Material shown –
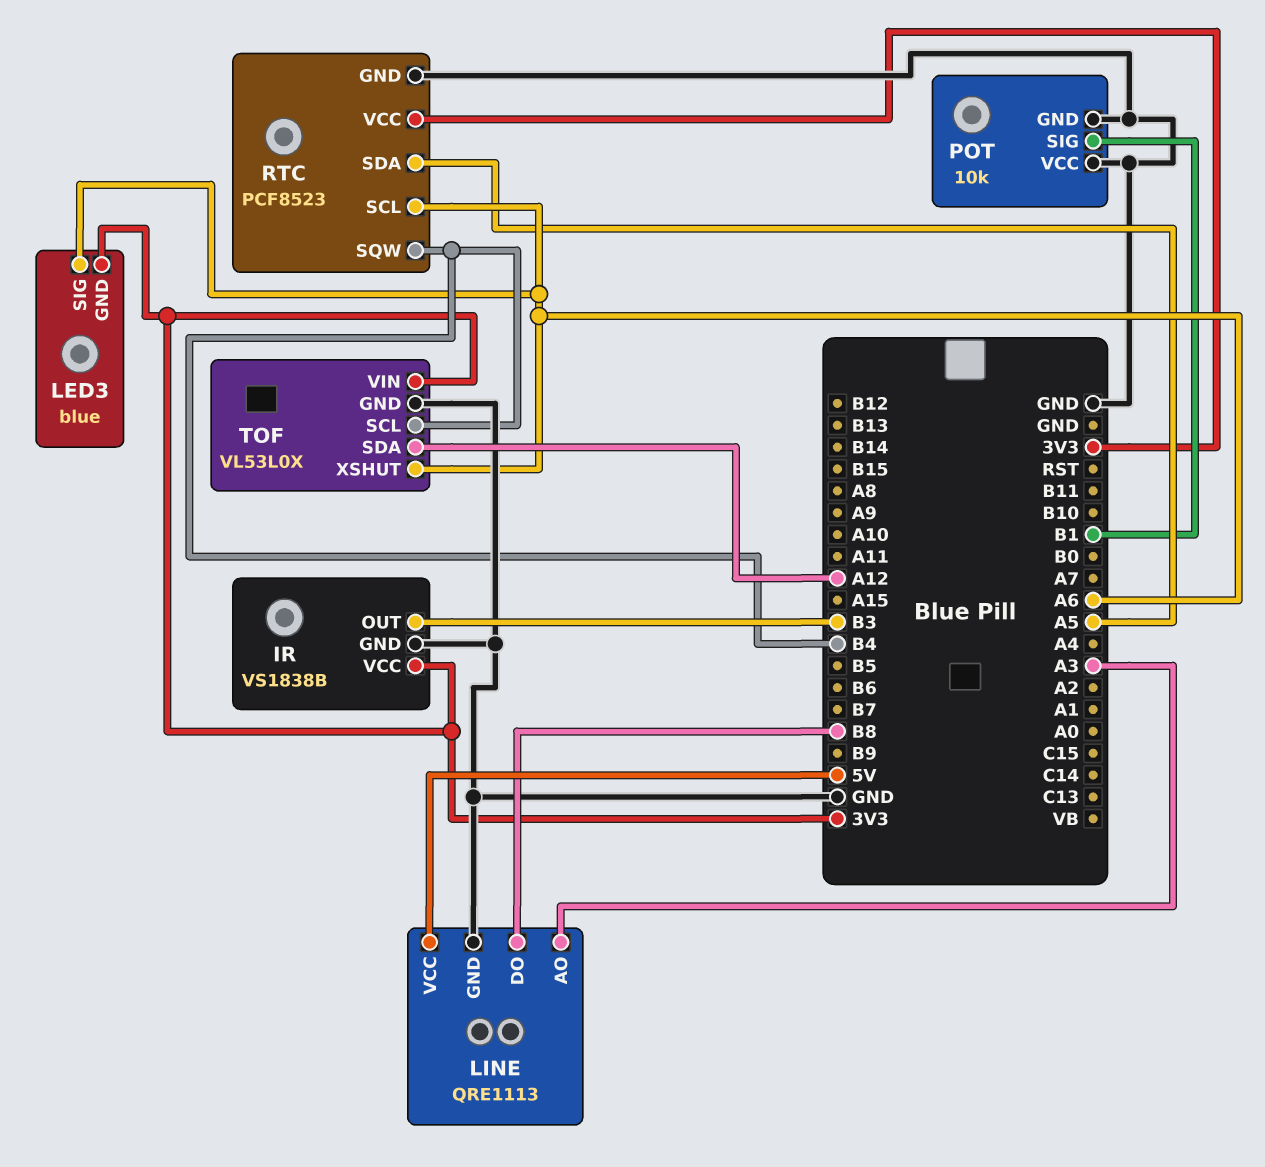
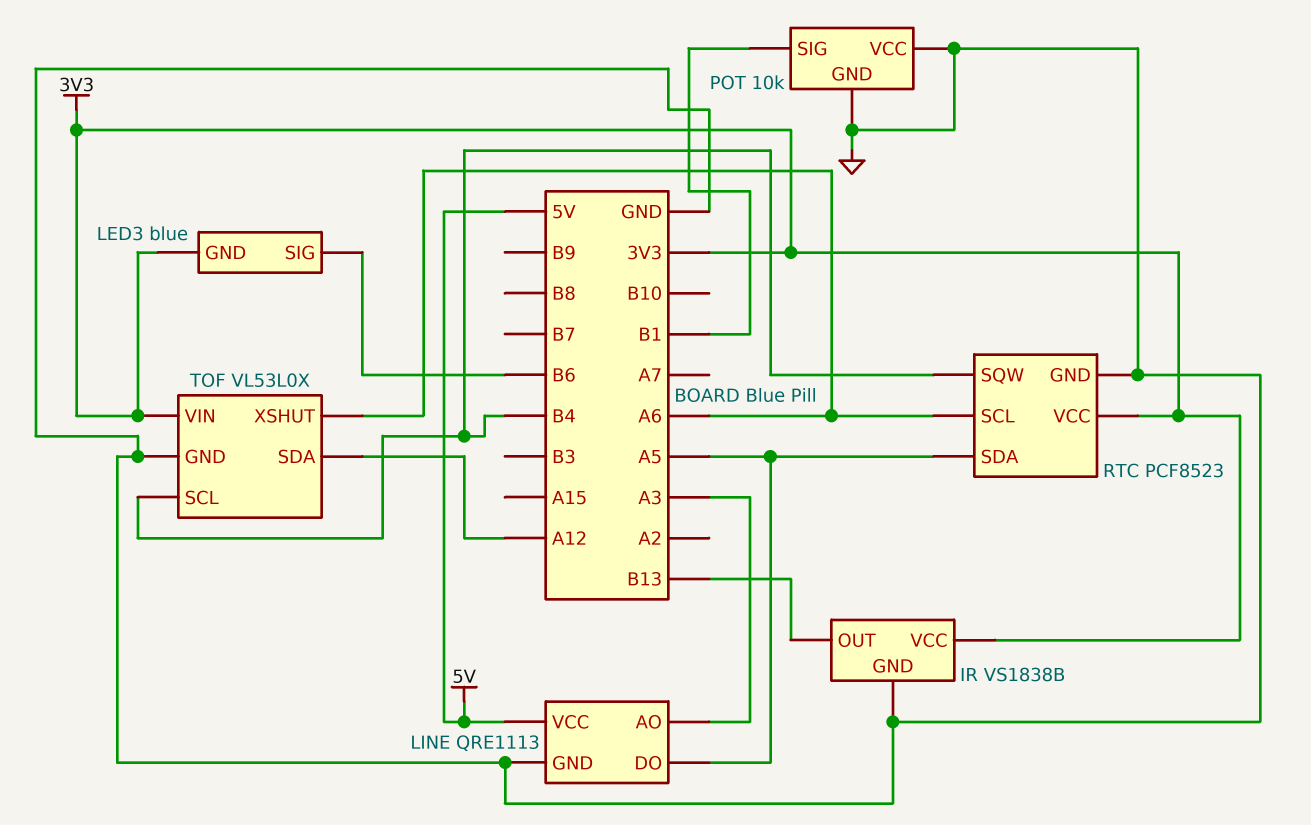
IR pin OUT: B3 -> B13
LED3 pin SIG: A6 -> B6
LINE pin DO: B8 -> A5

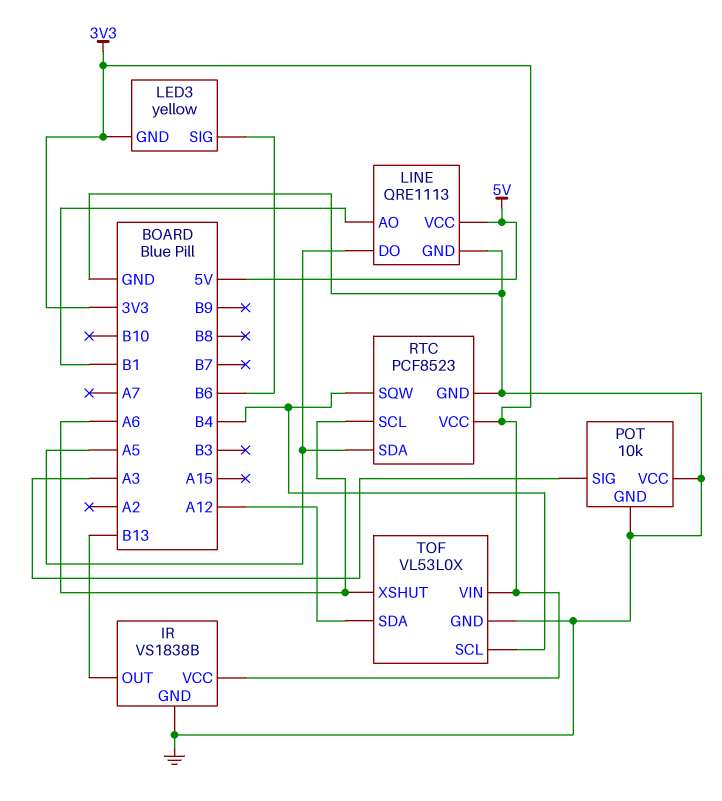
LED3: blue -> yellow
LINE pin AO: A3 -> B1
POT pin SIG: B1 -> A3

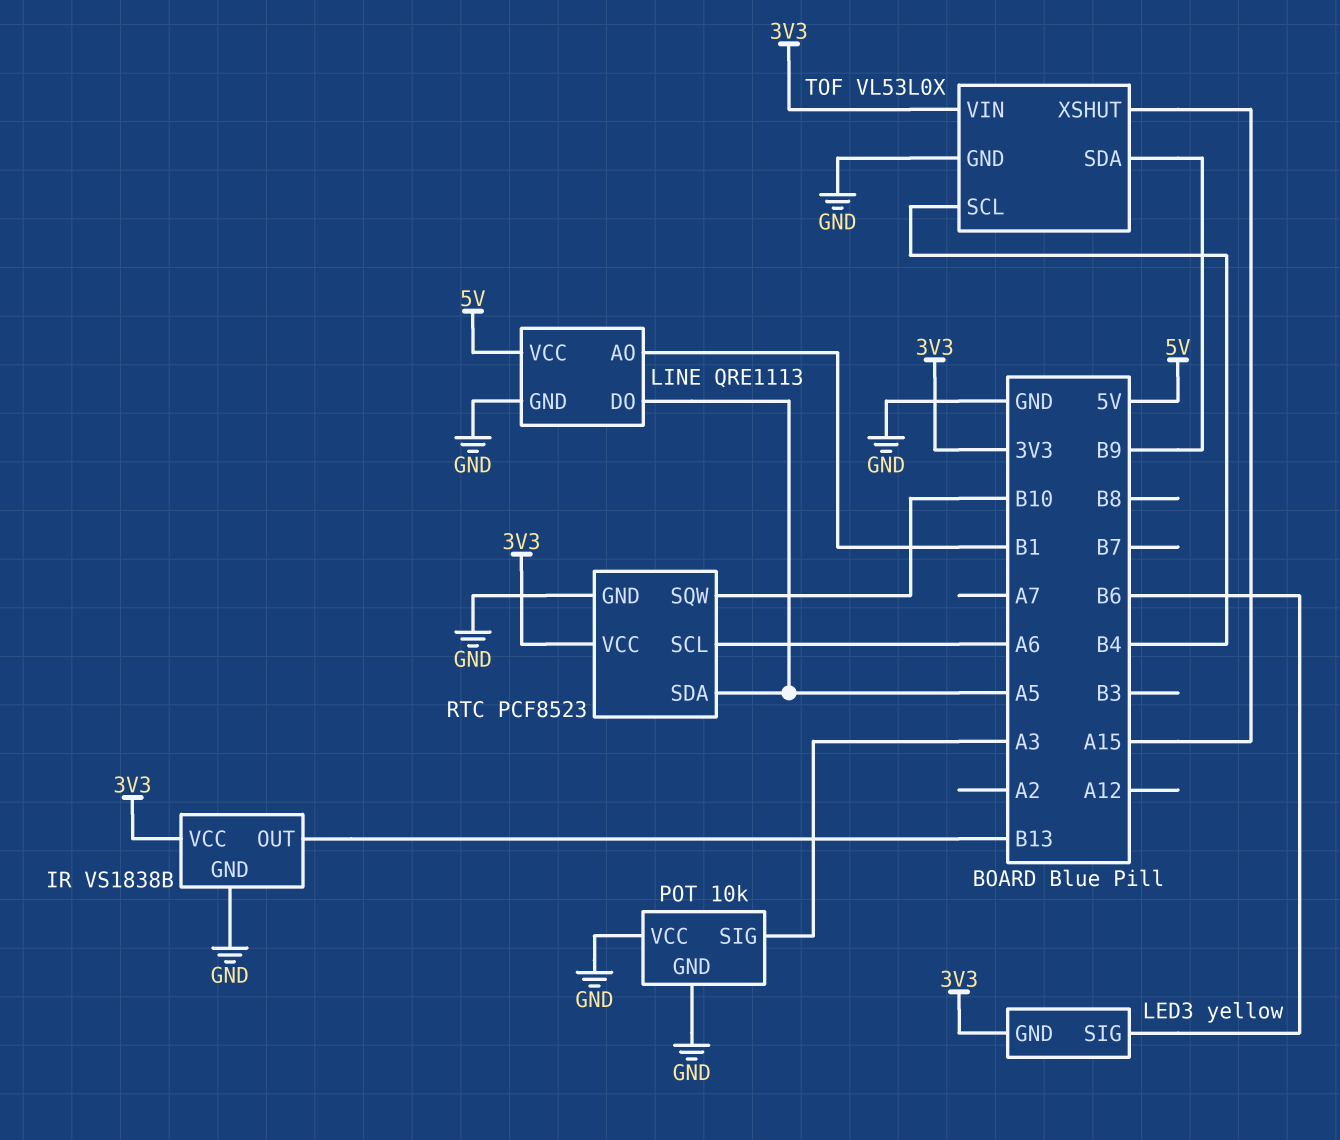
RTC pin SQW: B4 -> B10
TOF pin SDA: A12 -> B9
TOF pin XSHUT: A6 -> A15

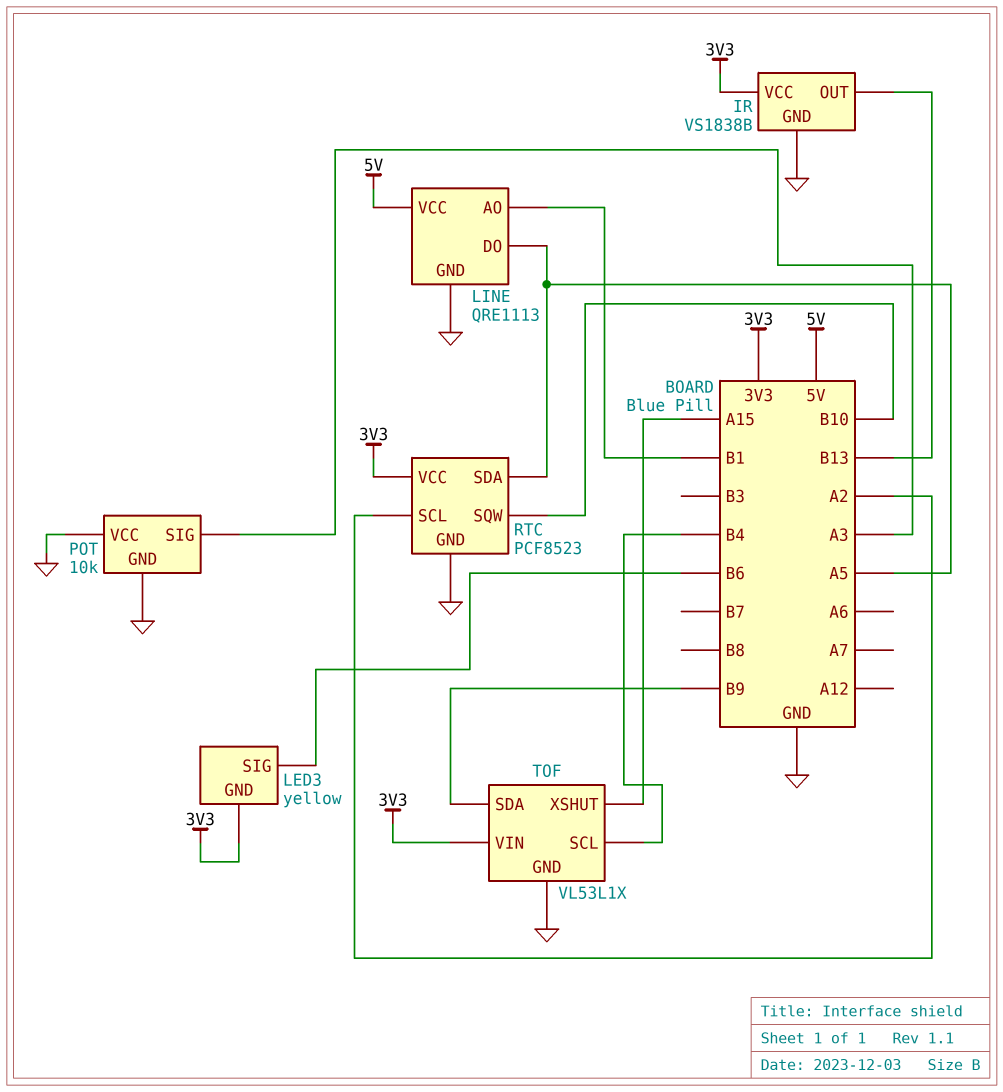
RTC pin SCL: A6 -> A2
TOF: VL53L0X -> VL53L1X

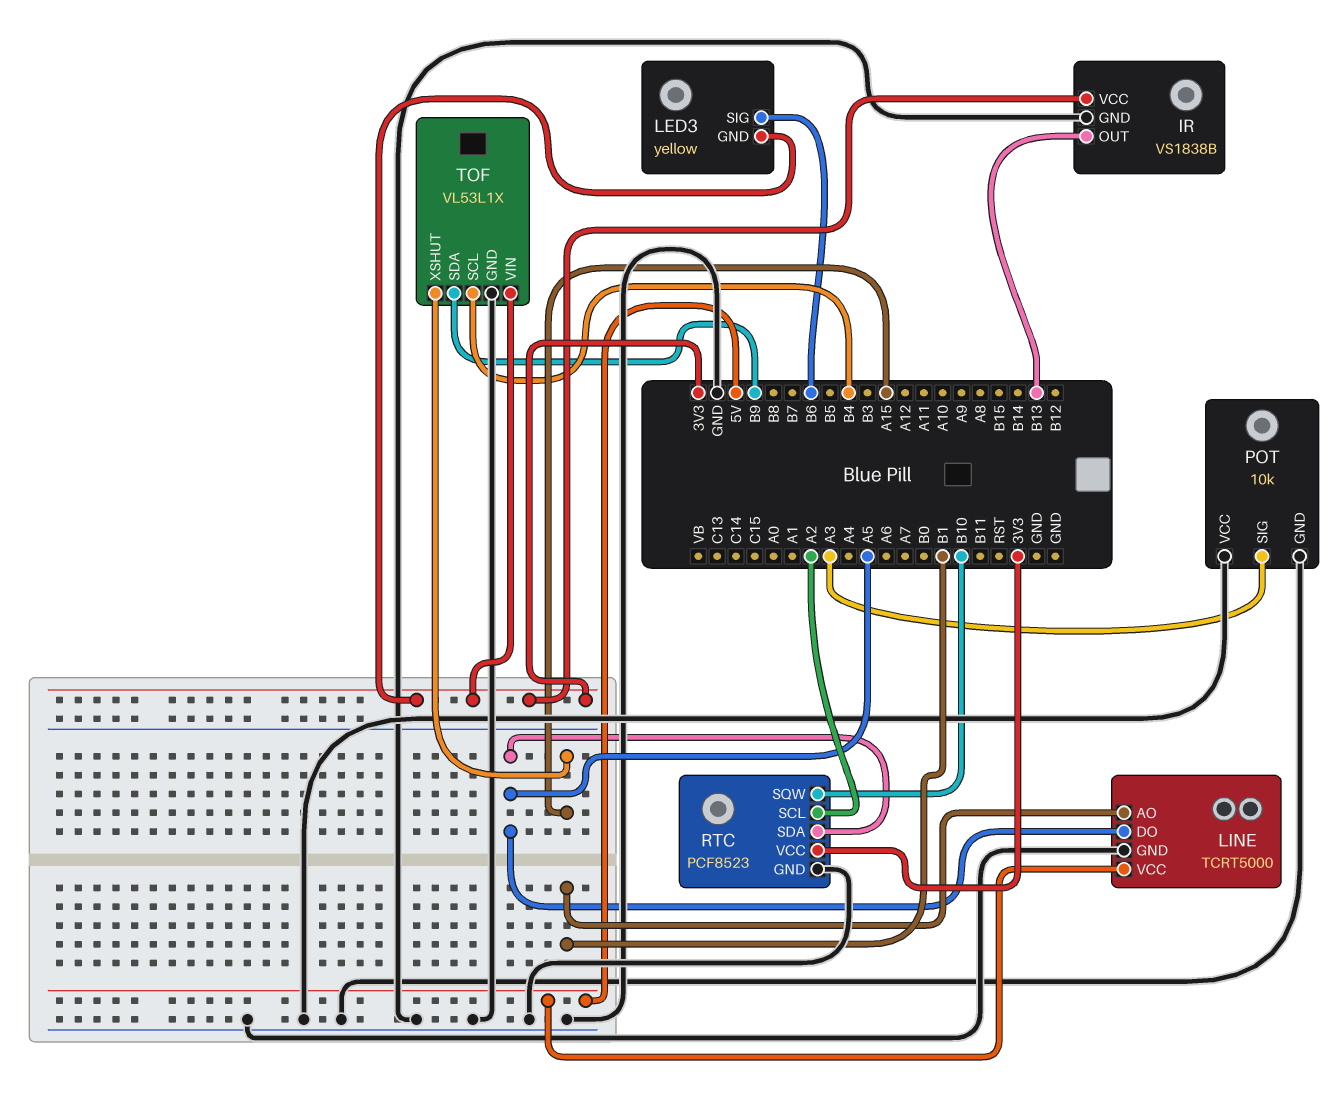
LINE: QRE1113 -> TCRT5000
---
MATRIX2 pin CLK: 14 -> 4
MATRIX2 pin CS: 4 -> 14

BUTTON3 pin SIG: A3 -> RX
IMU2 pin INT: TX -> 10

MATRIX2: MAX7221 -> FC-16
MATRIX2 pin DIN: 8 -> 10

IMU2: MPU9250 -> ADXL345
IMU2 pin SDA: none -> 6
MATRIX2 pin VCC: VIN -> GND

Exercise details – Leaving out each picture, repeat exactly the lines above from the one that contains "POT pin SIG: B1 -> A3" through the one that contains "LINE: QRE1113 -> TCRT5000".

Solution –
POT pin SIG: B1 -> A3

RTC pin SQW: B4 -> B10
TOF pin SDA: A12 -> B9
TOF pin XSHUT: A6 -> A15

RTC pin SCL: A6 -> A2
TOF: VL53L0X -> VL53L1X

LINE: QRE1113 -> TCRT5000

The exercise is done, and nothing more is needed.